**TASK GOAL**
Your copy should match the entries exactly, with the pictures left out.

(Extracted data entries)
======

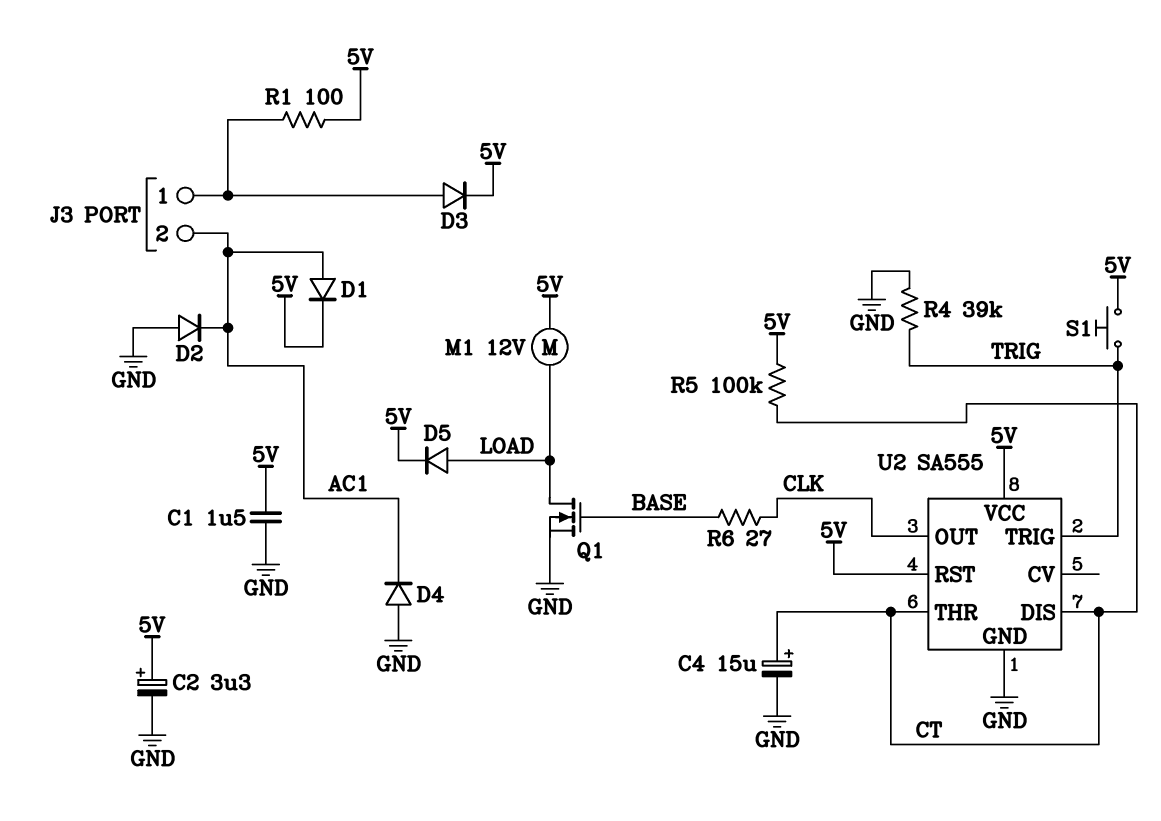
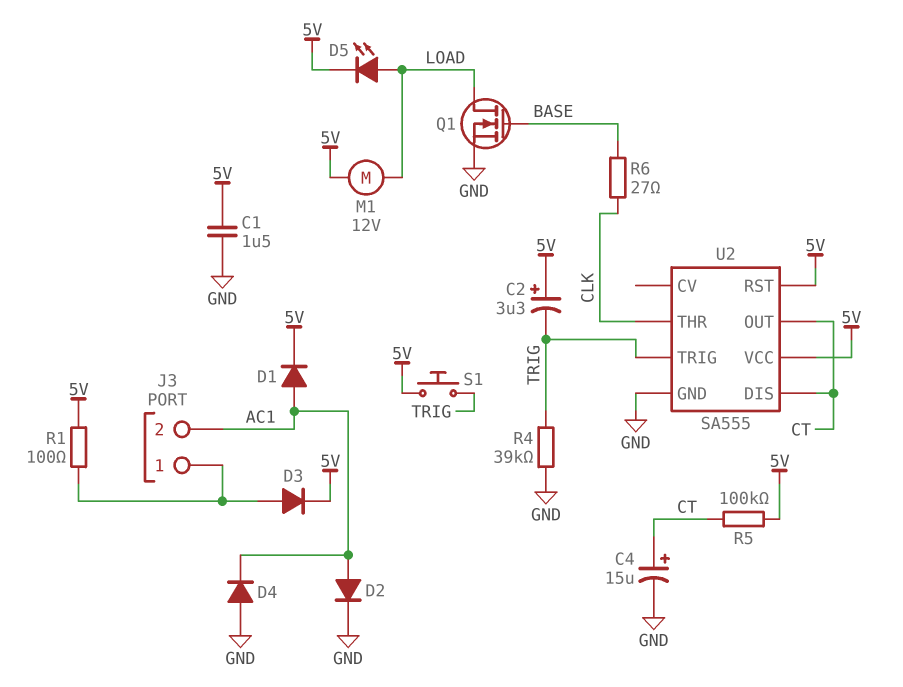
C2: 3.3uF (plus 5V, minus GND) -> 3.3uF (plus 5V, minus TRIG)
D2: diode (A GND, K AC1) -> diode (A AC1, K GND)
D5: diode (A LOAD, K 5V) -> LED (A LOAD, K 5V)
U2 pin OUT: CLK -> CT
U2 pin THR: CT -> CLK

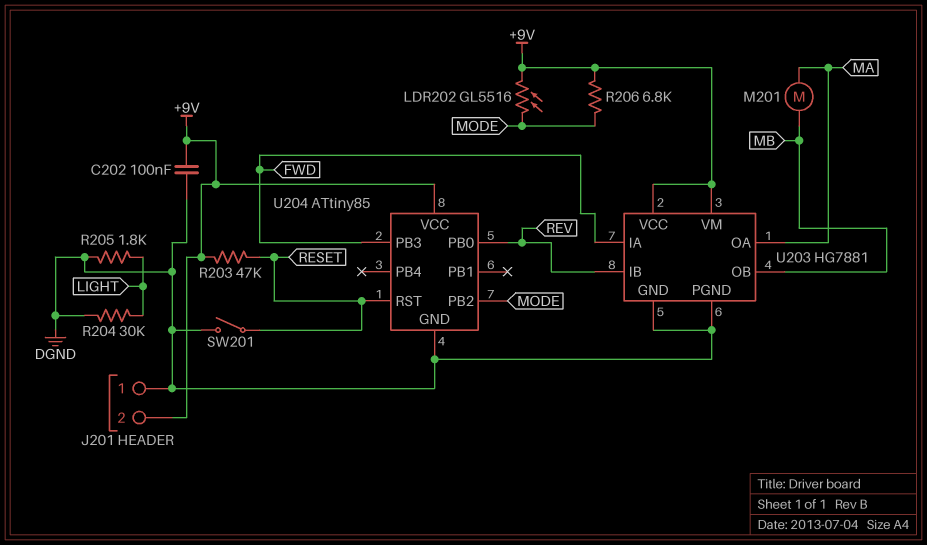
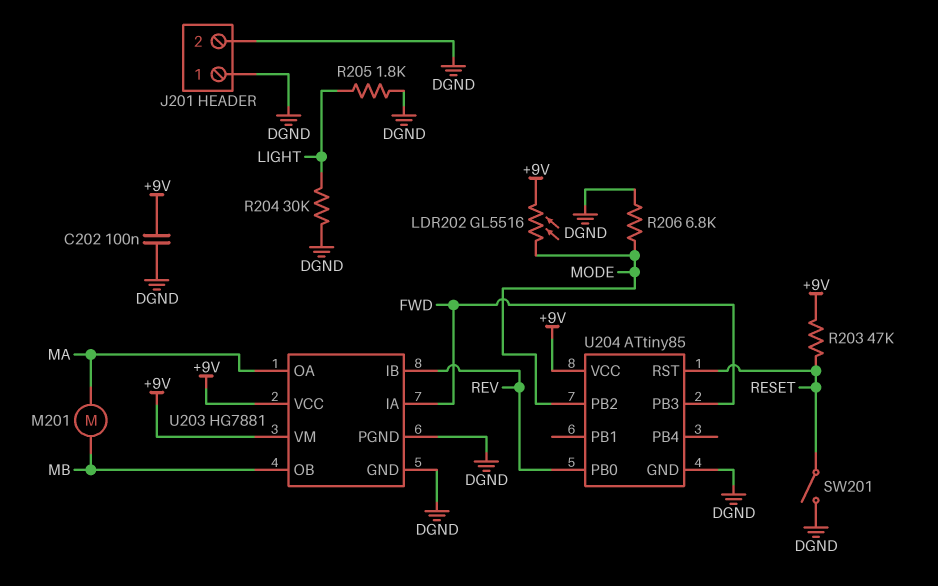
J201 pin 2: +9V -> DGND
R206: 6.8k (+9V, MODE) -> 6.8k (DGND, MODE)

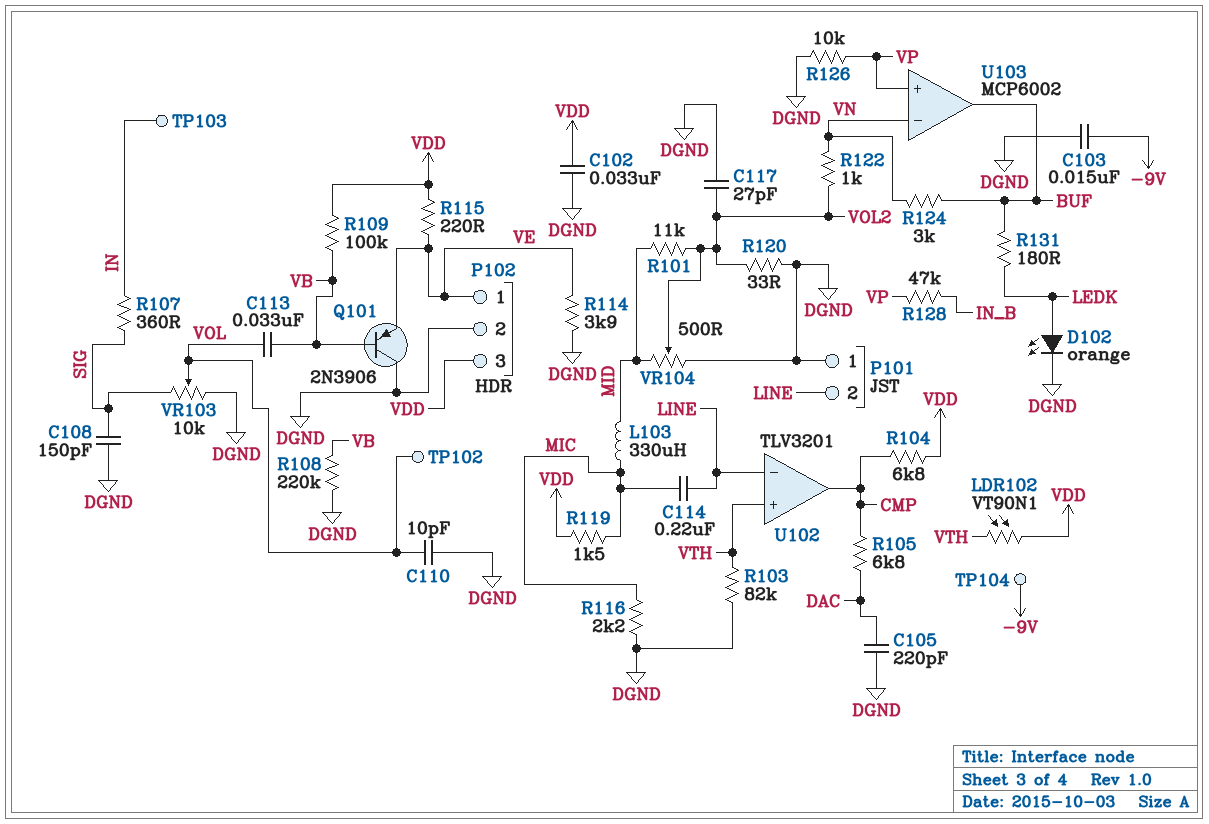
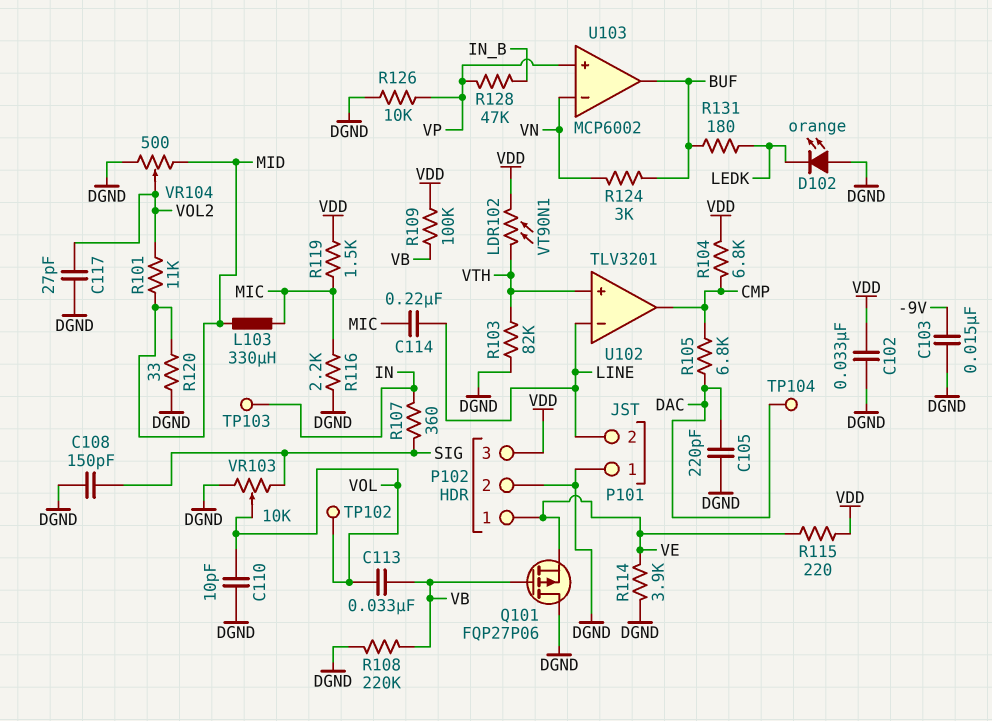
D102: LED orange (A LEDK, K DGND) -> LED orange (A DGND, K LEDK)
Q101: PNP 2N3906 (B VB, C DGND, E VE) -> PMOS FQP27P06 (G VB, D DGND, S VE)
R120: 33 (DGND, VOL2) -> 33 (DGND, MID)
R122: 1k (VN, VOL2) -> none
TP104: test point (-9V) -> test point (DAC)

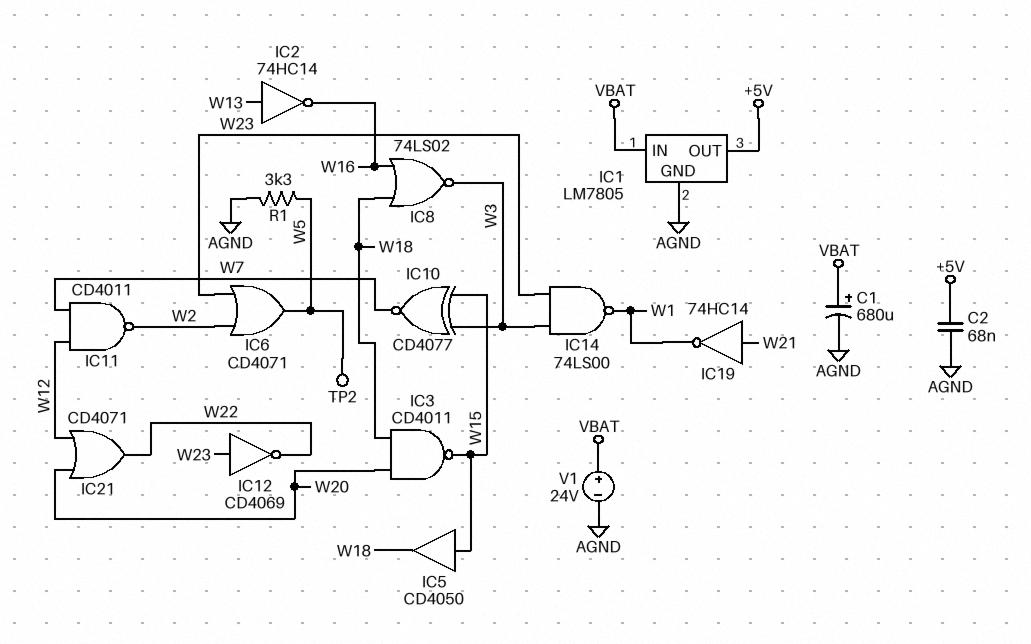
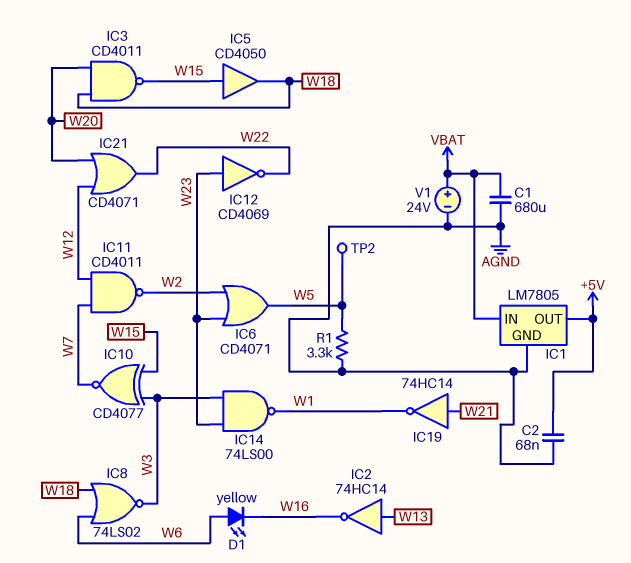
C1: 680uF (plus VBAT, minus AGND) -> 680uF (AGND, VBAT)
D1: none -> LED yellow (A W6, K W16)
IC8: NOR 74LS02 (in W16, in W18, out W3) -> NOR 74LS02 (in W6, in W18, out W3)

======

**SOLVED EXERCISE**
C2: 3.3uF (plus 5V, minus GND) -> 3.3uF (plus 5V, minus TRIG)
D2: diode (A GND, K AC1) -> diode (A AC1, K GND)
D5: diode (A LOAD, K 5V) -> LED (A LOAD, K 5V)
U2 pin OUT: CLK -> CT
U2 pin THR: CT -> CLK

J201 pin 2: +9V -> DGND
R206: 6.8k (+9V, MODE) -> 6.8k (DGND, MODE)

D102: LED orange (A LEDK, K DGND) -> LED orange (A DGND, K LEDK)
Q101: PNP 2N3906 (B VB, C DGND, E VE) -> PMOS FQP27P06 (G VB, D DGND, S VE)
R120: 33 (DGND, VOL2) -> 33 (DGND, MID)
R122: 1k (VN, VOL2) -> none
TP104: test point (-9V) -> test point (DAC)

C1: 680uF (plus VBAT, minus AGND) -> 680uF (AGND, VBAT)
D1: none -> LED yellow (A W6, K W16)
IC8: NOR 74LS02 (in W16, in W18, out W3) -> NOR 74LS02 (in W6, in W18, out W3)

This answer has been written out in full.